Exercise goal ▸
Pictures must not appear in the copy. Restate exactly the lines below from the one with "(457, 483) = (533, 669): green" through the one with "(527, 213) = (516, 211): brown bowl -> none", inclusive.

Data entries ▸

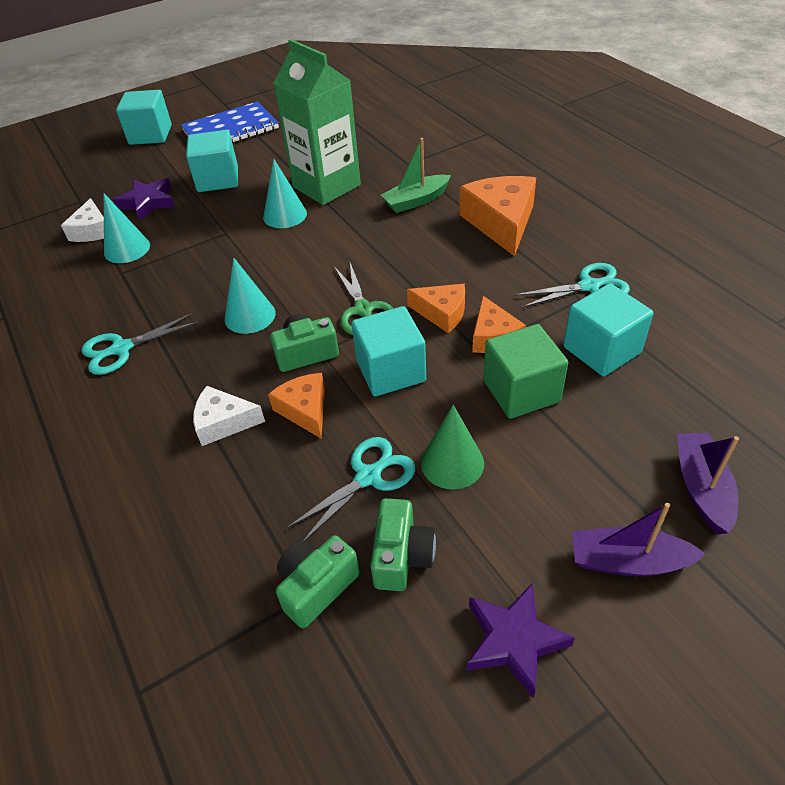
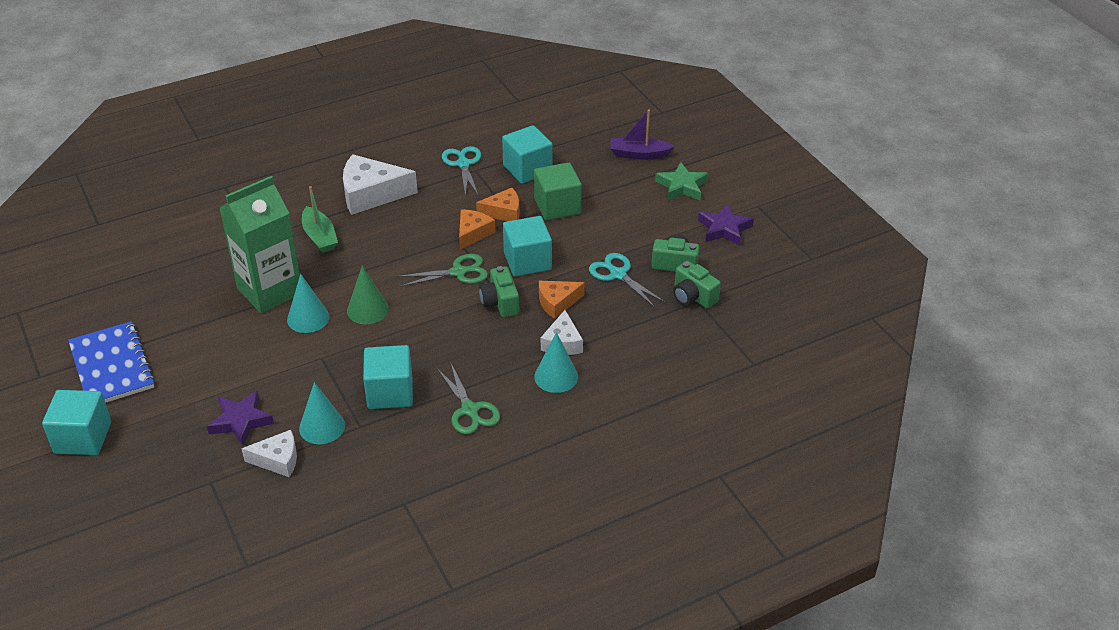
camera: 90 degrees left, 5 degrees down
(122, 349) = (470, 410): turquoise scissors -> green scissors
(218, 179) = (219, 369): turquoise cube -> turquoise cube (390, 392)
(250, 316) = (448, 335): turquoise cone -> turquoise cone (556, 376)
(452, 462) = (611, 240): green cone -> green cone (367, 310)
(501, 222) = (371, 194): orange cheese -> white cheese
(628, 561) = (682, 186): purple boat -> green star

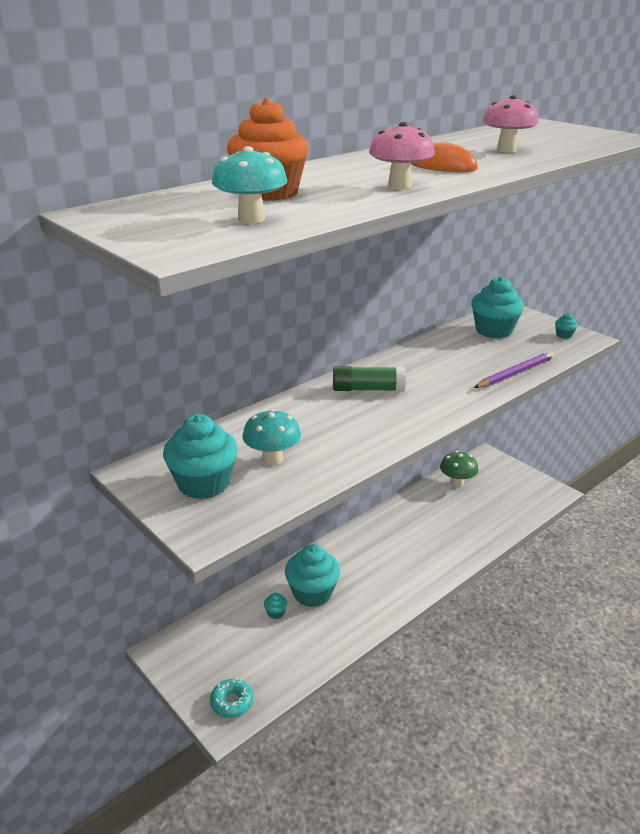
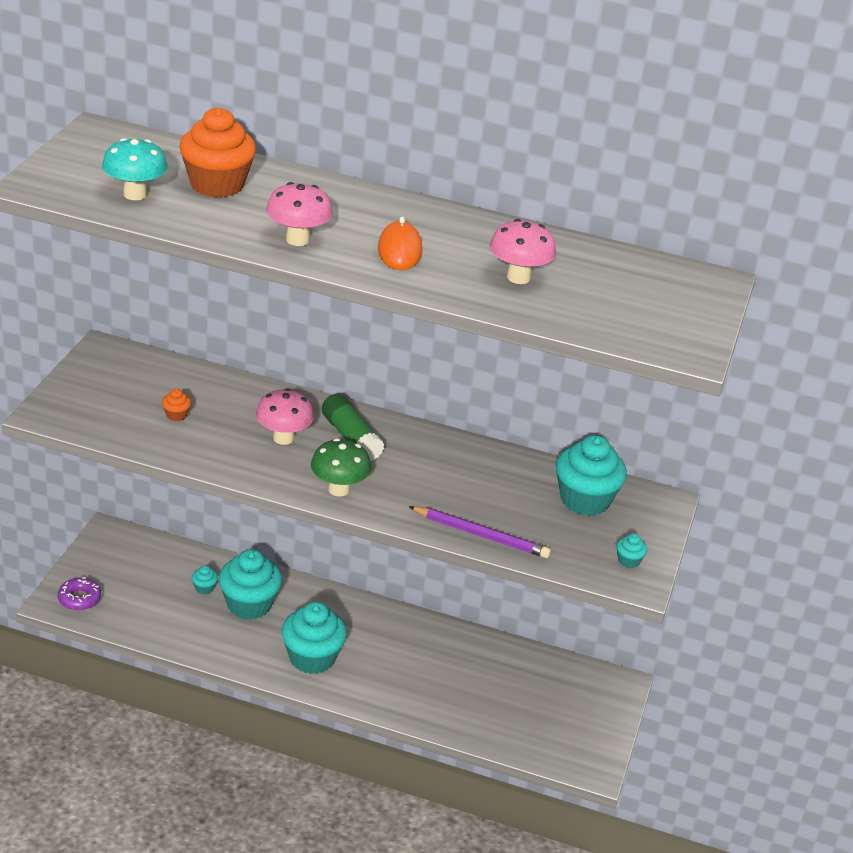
camera: 55 degrees right, 5 degrees up
(203, 484) = (113, 390): turquoise cupcake -> turquoise cupcake (312, 657)
(232, 702) = (79, 599): turquoise donut -> purple donut
(272, 459) = (176, 415): turquoise mushroom -> orange cupcake
(346, 417) = (283, 438): none -> pink mushroom
(457, 483) = (533, 669): green mushroom -> green mushroom (339, 489)

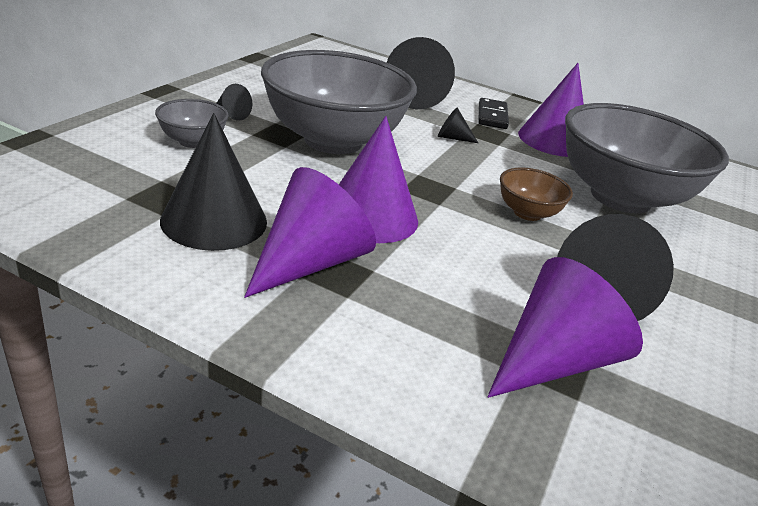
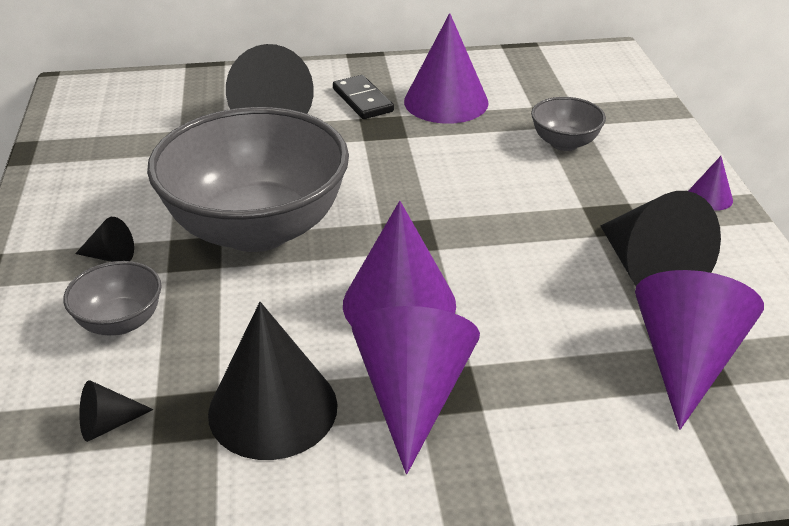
camera: 30 degrees left, 5 degrees up
(452, 138) = (359, 154): black cone -> black cone (108, 424)
(527, 213) = (516, 211): brown bowl -> none
(620, 197) = (564, 143): grey bowl -> grey bowl, size x0.44
(715, 282) = (710, 197): none -> purple cone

Task output ▸
(457, 483) = (533, 669): green mushroom -> green mushroom (339, 489)

camera: 30 degrees left, 5 degrees up
(452, 138) = (359, 154): black cone -> black cone (108, 424)
(527, 213) = (516, 211): brown bowl -> none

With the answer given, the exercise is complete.